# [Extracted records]
Content starts

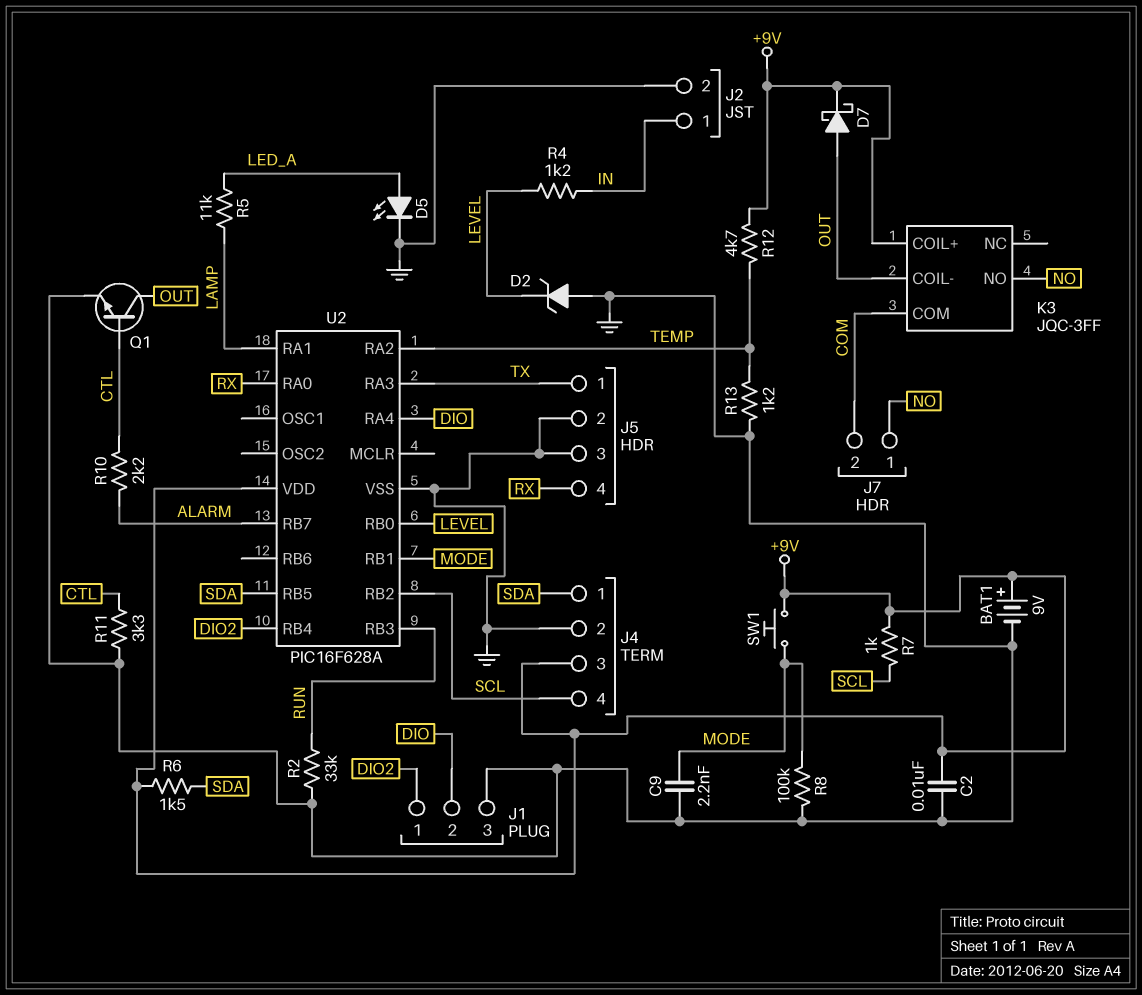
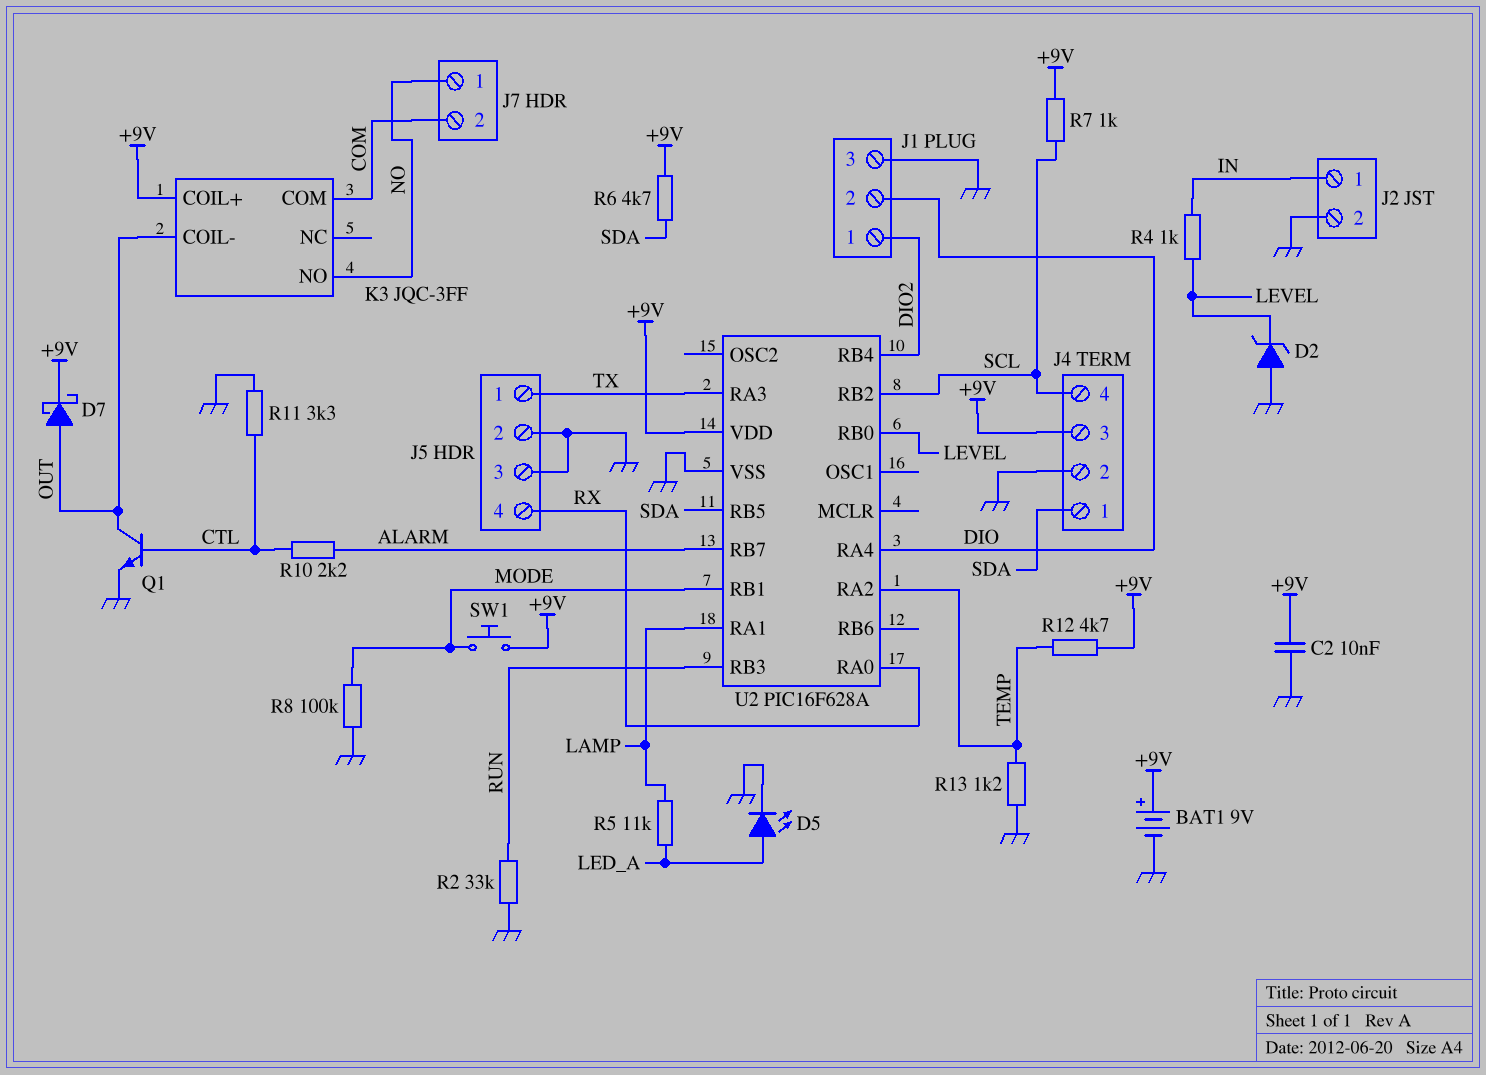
C9: 2.2nF (GND, MODE) -> none
R4: 1.2k (IN, LEVEL) -> 1k (IN, LEVEL)
R6: 1.5k (+9V, SDA) -> 4.7k (+9V, SDA)

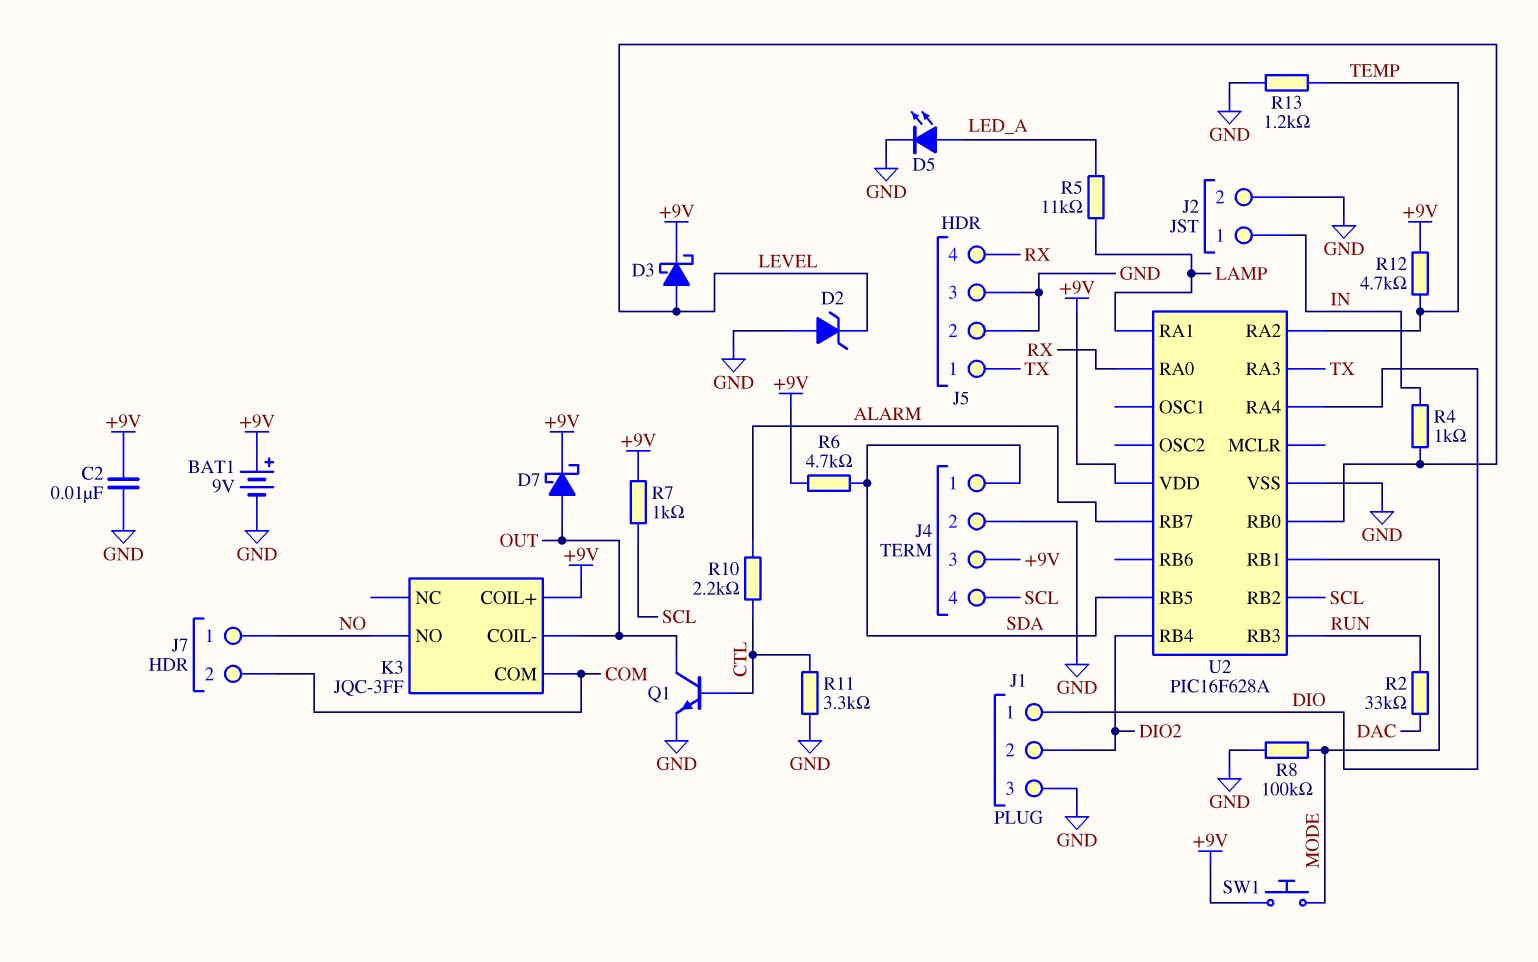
D3: none -> schottky (A LEVEL, K +9V)
J1 pin 1: DIO2 -> DIO
J1 pin 2: DIO -> DIO2
R2: 33k (GND, RUN) -> 33k (DAC, RUN)

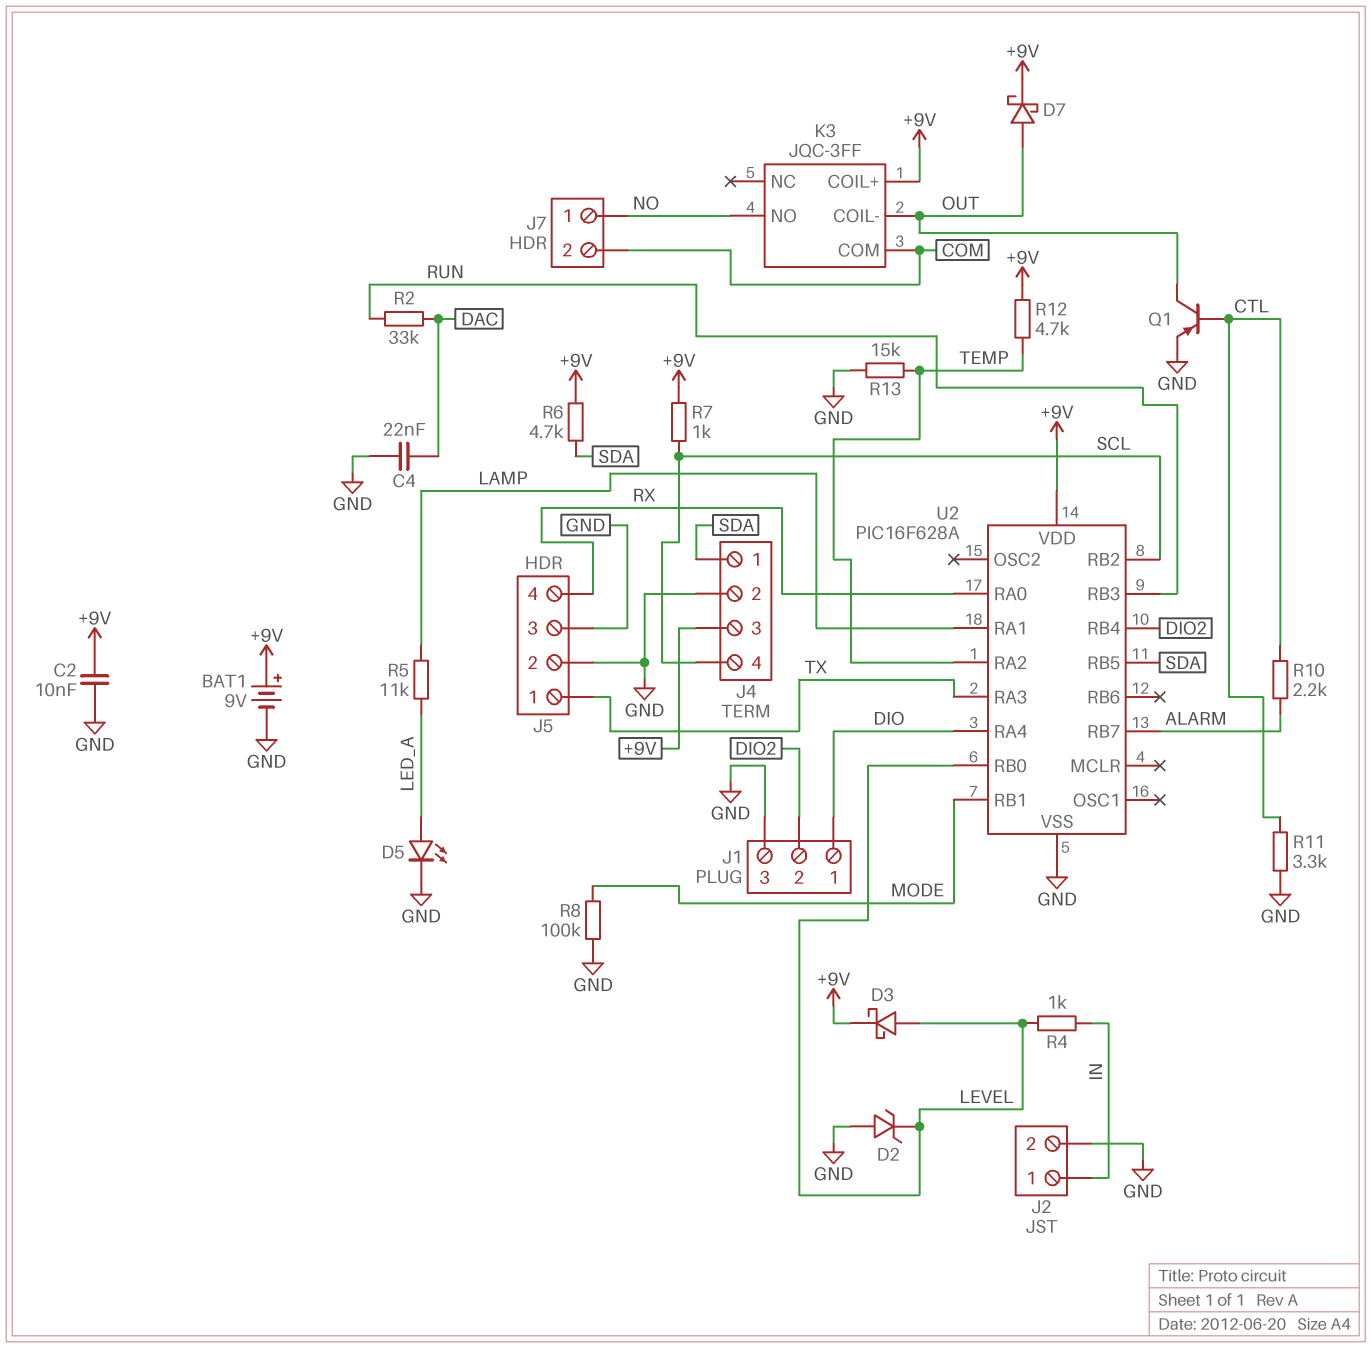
C4: none -> 22nF (DAC, GND)
Q1: NPN (B CTL, C OUT, E GND) -> PNP (B CTL, C OUT, E GND)
R13: 1.2k (GND, TEMP) -> 15k (GND, TEMP)
SW1: button (+9V, MODE) -> none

Content ends

# [Work item]
Every line in the records above that contains the word "none" is to be copied out.

# [Solved problem]
C9: 2.2nF (GND, MODE) -> none
D3: none -> schottky (A LEVEL, K +9V)
C4: none -> 22nF (DAC, GND)
SW1: button (+9V, MODE) -> none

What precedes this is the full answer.